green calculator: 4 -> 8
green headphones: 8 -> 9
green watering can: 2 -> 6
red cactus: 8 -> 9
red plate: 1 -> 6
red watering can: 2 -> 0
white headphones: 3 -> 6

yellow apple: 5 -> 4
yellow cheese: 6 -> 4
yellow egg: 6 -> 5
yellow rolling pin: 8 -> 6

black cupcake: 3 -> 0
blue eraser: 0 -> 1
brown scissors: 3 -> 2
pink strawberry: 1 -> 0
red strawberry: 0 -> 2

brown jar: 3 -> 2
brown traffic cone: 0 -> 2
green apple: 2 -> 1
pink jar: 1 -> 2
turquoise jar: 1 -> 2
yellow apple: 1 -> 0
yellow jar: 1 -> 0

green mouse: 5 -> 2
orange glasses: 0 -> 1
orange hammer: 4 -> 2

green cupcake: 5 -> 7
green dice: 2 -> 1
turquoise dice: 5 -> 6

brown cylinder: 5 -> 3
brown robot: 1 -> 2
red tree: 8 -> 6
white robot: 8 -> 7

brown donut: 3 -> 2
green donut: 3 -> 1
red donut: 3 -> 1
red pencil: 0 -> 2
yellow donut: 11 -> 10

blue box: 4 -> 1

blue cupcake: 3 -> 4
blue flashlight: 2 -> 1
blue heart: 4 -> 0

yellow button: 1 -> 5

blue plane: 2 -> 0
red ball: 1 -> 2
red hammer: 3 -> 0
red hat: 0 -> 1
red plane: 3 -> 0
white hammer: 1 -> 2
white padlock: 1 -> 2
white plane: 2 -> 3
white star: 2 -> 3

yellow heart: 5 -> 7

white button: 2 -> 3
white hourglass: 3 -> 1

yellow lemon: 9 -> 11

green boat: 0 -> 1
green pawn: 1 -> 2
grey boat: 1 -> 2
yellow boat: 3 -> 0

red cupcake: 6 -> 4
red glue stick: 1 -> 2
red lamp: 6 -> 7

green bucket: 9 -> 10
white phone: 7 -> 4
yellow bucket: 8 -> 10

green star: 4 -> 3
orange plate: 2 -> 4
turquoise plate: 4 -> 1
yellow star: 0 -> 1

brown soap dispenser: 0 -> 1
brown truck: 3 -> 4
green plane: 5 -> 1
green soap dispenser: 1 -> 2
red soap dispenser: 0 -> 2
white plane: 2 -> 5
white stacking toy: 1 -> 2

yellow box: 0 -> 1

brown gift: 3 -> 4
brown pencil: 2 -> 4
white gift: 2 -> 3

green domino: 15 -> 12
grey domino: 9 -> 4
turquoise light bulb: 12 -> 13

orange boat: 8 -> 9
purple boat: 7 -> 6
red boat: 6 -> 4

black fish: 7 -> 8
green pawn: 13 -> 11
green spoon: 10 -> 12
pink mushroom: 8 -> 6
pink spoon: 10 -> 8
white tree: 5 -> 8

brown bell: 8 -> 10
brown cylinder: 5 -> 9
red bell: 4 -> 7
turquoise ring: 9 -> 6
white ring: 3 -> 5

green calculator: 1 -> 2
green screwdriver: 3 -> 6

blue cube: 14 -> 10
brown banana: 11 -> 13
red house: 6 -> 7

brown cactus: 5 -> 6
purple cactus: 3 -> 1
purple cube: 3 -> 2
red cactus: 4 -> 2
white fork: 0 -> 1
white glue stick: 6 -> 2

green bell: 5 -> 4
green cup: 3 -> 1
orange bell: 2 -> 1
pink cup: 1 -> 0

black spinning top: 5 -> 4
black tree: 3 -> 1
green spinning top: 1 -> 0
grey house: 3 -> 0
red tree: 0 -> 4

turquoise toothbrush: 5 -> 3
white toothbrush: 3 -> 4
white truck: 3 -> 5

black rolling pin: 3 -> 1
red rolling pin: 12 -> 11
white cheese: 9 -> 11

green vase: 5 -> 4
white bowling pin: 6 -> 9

------------------------------------------------------------------------

> [What the task asks]
Write out all of the records above exactly as they appear.

> [Answer box]
green calculator: 4 -> 8
green headphones: 8 -> 9
green watering can: 2 -> 6
red cactus: 8 -> 9
red plate: 1 -> 6
red watering can: 2 -> 0
white headphones: 3 -> 6

yellow apple: 5 -> 4
yellow cheese: 6 -> 4
yellow egg: 6 -> 5
yellow rolling pin: 8 -> 6

black cupcake: 3 -> 0
blue eraser: 0 -> 1
brown scissors: 3 -> 2
pink strawberry: 1 -> 0
red strawberry: 0 -> 2

brown jar: 3 -> 2
brown traffic cone: 0 -> 2
green apple: 2 -> 1
pink jar: 1 -> 2
turquoise jar: 1 -> 2
yellow apple: 1 -> 0
yellow jar: 1 -> 0

green mouse: 5 -> 2
orange glasses: 0 -> 1
orange hammer: 4 -> 2

green cupcake: 5 -> 7
green dice: 2 -> 1
turquoise dice: 5 -> 6

brown cylinder: 5 -> 3
brown robot: 1 -> 2
red tree: 8 -> 6
white robot: 8 -> 7

brown donut: 3 -> 2
green donut: 3 -> 1
red donut: 3 -> 1
red pencil: 0 -> 2
yellow donut: 11 -> 10

blue box: 4 -> 1

blue cupcake: 3 -> 4
blue flashlight: 2 -> 1
blue heart: 4 -> 0

yellow button: 1 -> 5

blue plane: 2 -> 0
red ball: 1 -> 2
red hammer: 3 -> 0
red hat: 0 -> 1
red plane: 3 -> 0
white hammer: 1 -> 2
white padlock: 1 -> 2
white plane: 2 -> 3
white star: 2 -> 3

yellow heart: 5 -> 7

white button: 2 -> 3
white hourglass: 3 -> 1

yellow lemon: 9 -> 11

green boat: 0 -> 1
green pawn: 1 -> 2
grey boat: 1 -> 2
yellow boat: 3 -> 0

red cupcake: 6 -> 4
red glue stick: 1 -> 2
red lamp: 6 -> 7

green bucket: 9 -> 10
white phone: 7 -> 4
yellow bucket: 8 -> 10

green star: 4 -> 3
orange plate: 2 -> 4
turquoise plate: 4 -> 1
yellow star: 0 -> 1

brown soap dispenser: 0 -> 1
brown truck: 3 -> 4
green plane: 5 -> 1
green soap dispenser: 1 -> 2
red soap dispenser: 0 -> 2
white plane: 2 -> 5
white stacking toy: 1 -> 2

yellow box: 0 -> 1

brown gift: 3 -> 4
brown pencil: 2 -> 4
white gift: 2 -> 3

green domino: 15 -> 12
grey domino: 9 -> 4
turquoise light bulb: 12 -> 13

orange boat: 8 -> 9
purple boat: 7 -> 6
red boat: 6 -> 4

black fish: 7 -> 8
green pawn: 13 -> 11
green spoon: 10 -> 12
pink mushroom: 8 -> 6
pink spoon: 10 -> 8
white tree: 5 -> 8

brown bell: 8 -> 10
brown cylinder: 5 -> 9
red bell: 4 -> 7
turquoise ring: 9 -> 6
white ring: 3 -> 5

green calculator: 1 -> 2
green screwdriver: 3 -> 6

blue cube: 14 -> 10
brown banana: 11 -> 13
red house: 6 -> 7

brown cactus: 5 -> 6
purple cactus: 3 -> 1
purple cube: 3 -> 2
red cactus: 4 -> 2
white fork: 0 -> 1
white glue stick: 6 -> 2

green bell: 5 -> 4
green cup: 3 -> 1
orange bell: 2 -> 1
pink cup: 1 -> 0

black spinning top: 5 -> 4
black tree: 3 -> 1
green spinning top: 1 -> 0
grey house: 3 -> 0
red tree: 0 -> 4

turquoise toothbrush: 5 -> 3
white toothbrush: 3 -> 4
white truck: 3 -> 5

black rolling pin: 3 -> 1
red rolling pin: 12 -> 11
white cheese: 9 -> 11

green vase: 5 -> 4
white bowling pin: 6 -> 9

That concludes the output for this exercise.